- **Problem**:
From the records, pick out and copy each line containing "hexagon".

*** The input ***

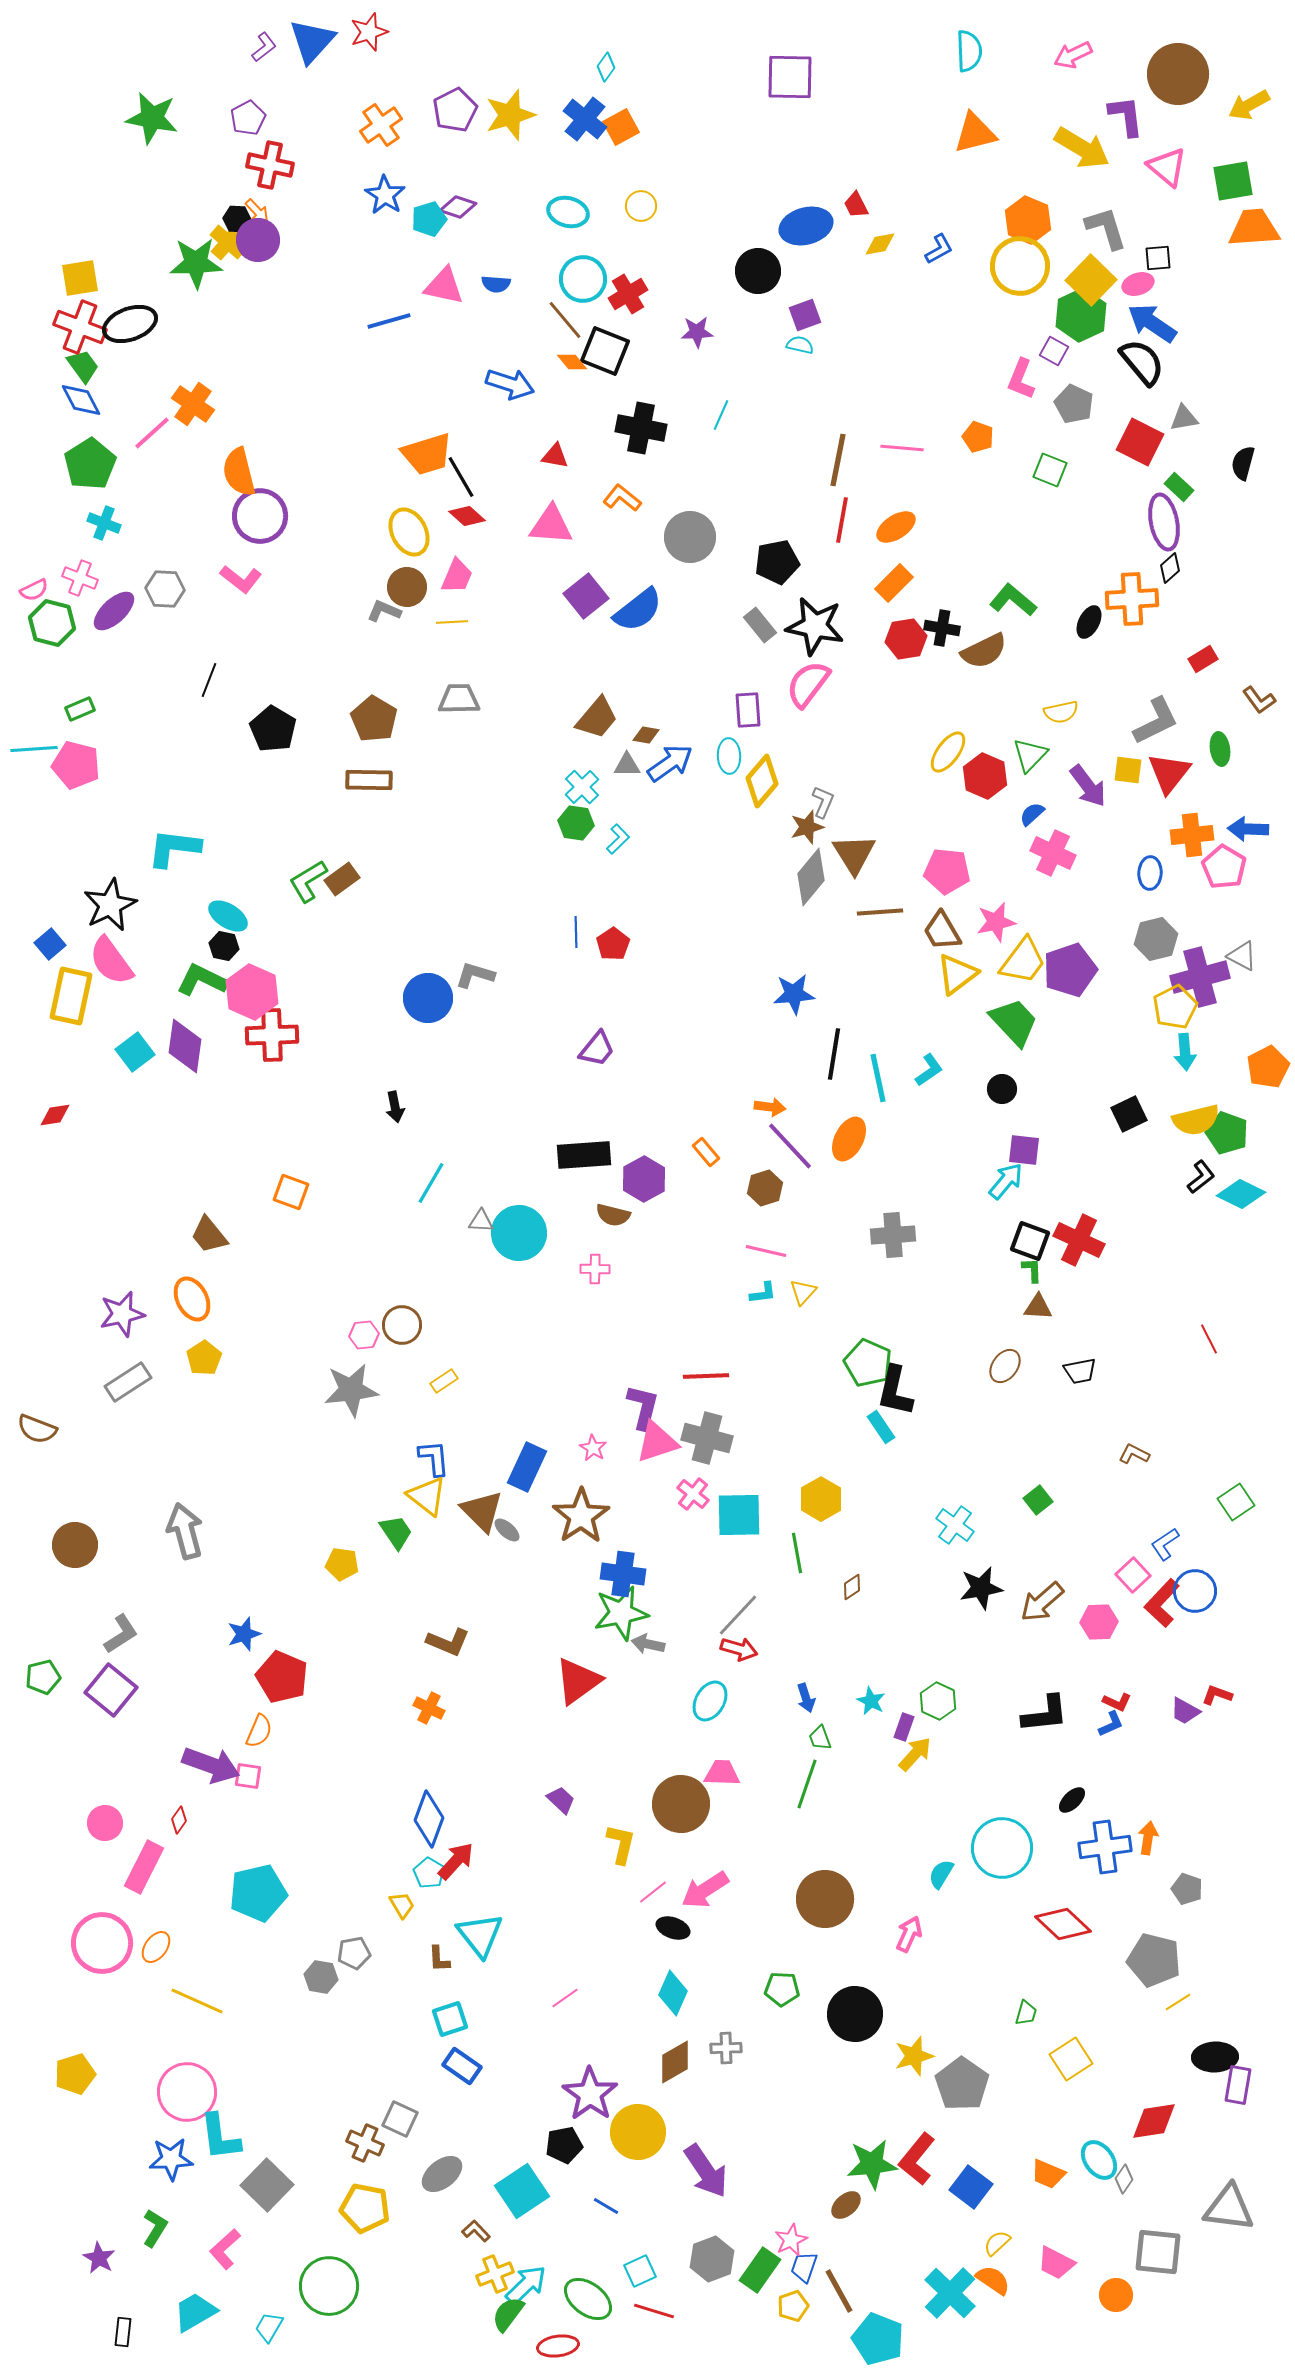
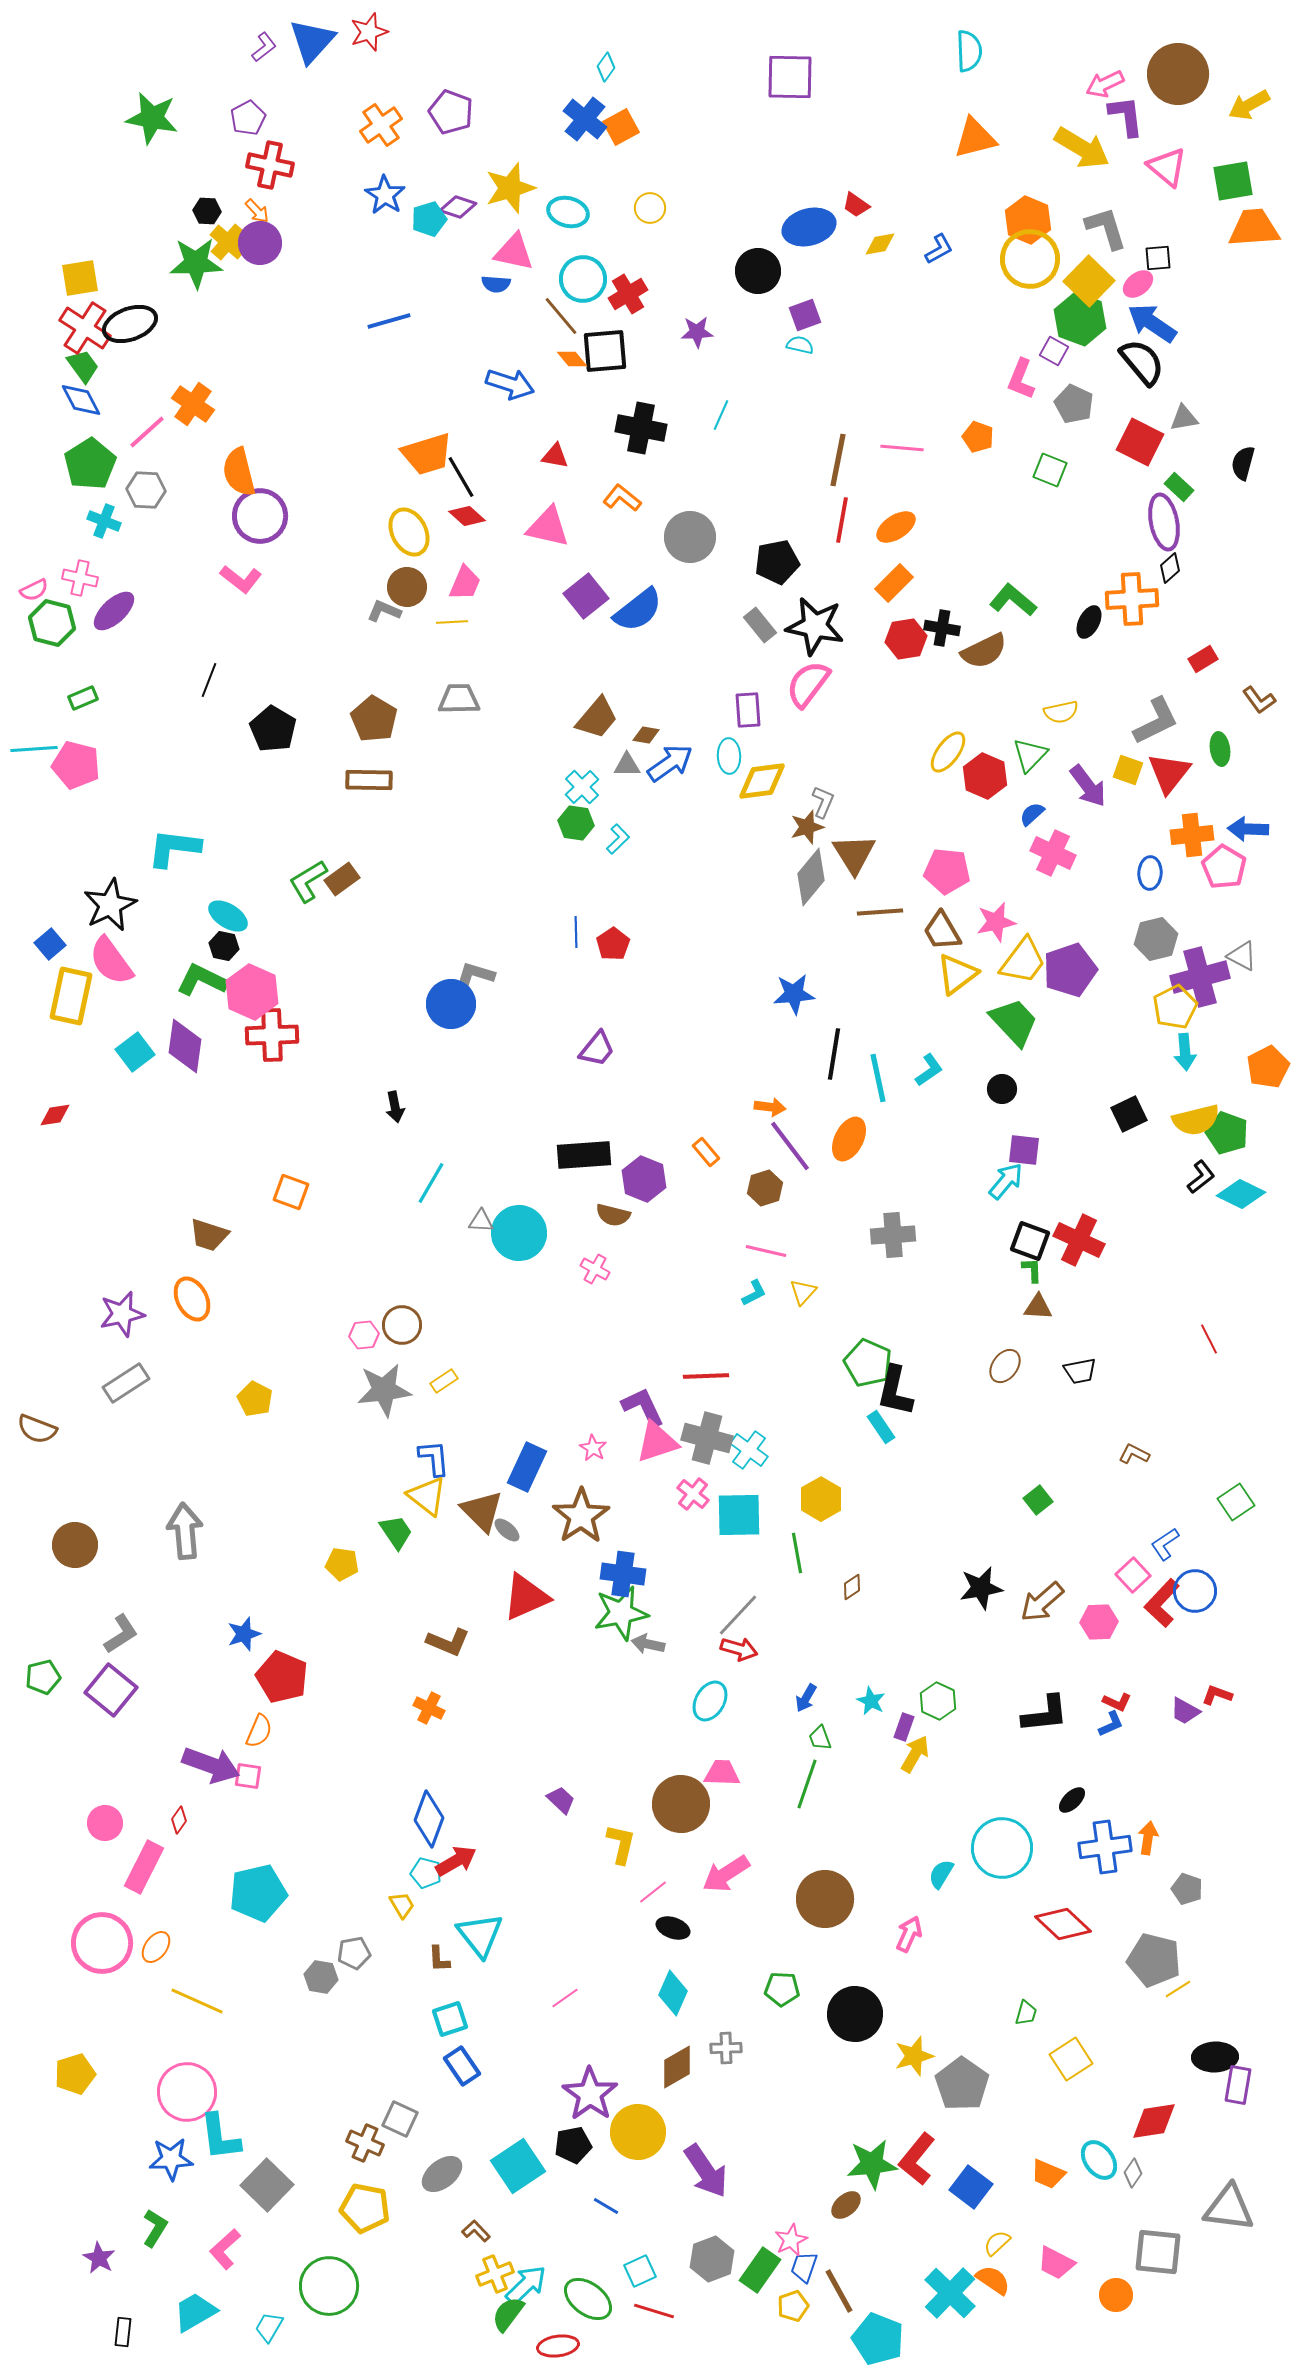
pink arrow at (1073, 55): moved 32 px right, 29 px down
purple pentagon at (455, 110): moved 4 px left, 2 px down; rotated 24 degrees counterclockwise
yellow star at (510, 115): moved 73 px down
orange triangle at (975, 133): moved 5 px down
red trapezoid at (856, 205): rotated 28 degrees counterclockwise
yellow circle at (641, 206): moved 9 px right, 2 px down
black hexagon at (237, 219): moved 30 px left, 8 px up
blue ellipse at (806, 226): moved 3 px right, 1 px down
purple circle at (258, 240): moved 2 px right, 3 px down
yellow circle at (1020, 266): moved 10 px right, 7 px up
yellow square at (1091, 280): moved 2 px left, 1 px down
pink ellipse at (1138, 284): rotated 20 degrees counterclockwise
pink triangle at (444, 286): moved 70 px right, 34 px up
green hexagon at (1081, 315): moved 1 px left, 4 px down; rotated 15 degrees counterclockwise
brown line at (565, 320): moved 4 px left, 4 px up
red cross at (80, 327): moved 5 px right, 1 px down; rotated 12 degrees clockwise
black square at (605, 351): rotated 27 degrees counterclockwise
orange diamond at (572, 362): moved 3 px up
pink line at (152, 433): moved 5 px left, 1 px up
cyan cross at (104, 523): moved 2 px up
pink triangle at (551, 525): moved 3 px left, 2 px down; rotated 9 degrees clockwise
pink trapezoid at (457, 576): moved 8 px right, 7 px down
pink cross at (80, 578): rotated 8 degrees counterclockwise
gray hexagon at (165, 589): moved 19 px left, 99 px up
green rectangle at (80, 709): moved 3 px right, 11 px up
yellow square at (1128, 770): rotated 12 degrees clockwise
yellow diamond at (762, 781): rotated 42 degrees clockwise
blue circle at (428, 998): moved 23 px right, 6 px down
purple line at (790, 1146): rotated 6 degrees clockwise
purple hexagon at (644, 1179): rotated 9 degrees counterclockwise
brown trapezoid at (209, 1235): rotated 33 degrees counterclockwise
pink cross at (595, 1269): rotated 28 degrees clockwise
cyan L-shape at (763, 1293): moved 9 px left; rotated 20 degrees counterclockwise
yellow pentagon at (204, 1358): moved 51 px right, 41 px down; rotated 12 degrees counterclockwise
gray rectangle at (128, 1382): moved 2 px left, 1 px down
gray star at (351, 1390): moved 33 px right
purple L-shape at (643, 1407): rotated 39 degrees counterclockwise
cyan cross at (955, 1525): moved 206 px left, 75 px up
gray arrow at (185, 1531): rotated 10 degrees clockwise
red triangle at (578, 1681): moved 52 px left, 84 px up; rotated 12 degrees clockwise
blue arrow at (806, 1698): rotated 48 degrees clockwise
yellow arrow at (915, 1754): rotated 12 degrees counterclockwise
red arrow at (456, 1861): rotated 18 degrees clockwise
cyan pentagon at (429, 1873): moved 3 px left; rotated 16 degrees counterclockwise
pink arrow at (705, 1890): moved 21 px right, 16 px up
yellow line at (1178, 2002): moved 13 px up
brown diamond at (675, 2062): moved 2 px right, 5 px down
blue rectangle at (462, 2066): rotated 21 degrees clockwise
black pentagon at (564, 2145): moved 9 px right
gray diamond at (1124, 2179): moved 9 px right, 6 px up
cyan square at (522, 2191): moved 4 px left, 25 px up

*** End of The input ***

- **Output**:
black hexagon at (237, 219): moved 30 px left, 8 px up
green hexagon at (1081, 315): moved 1 px left, 4 px down; rotated 15 degrees counterclockwise
gray hexagon at (165, 589): moved 19 px left, 99 px up
purple hexagon at (644, 1179): rotated 9 degrees counterclockwise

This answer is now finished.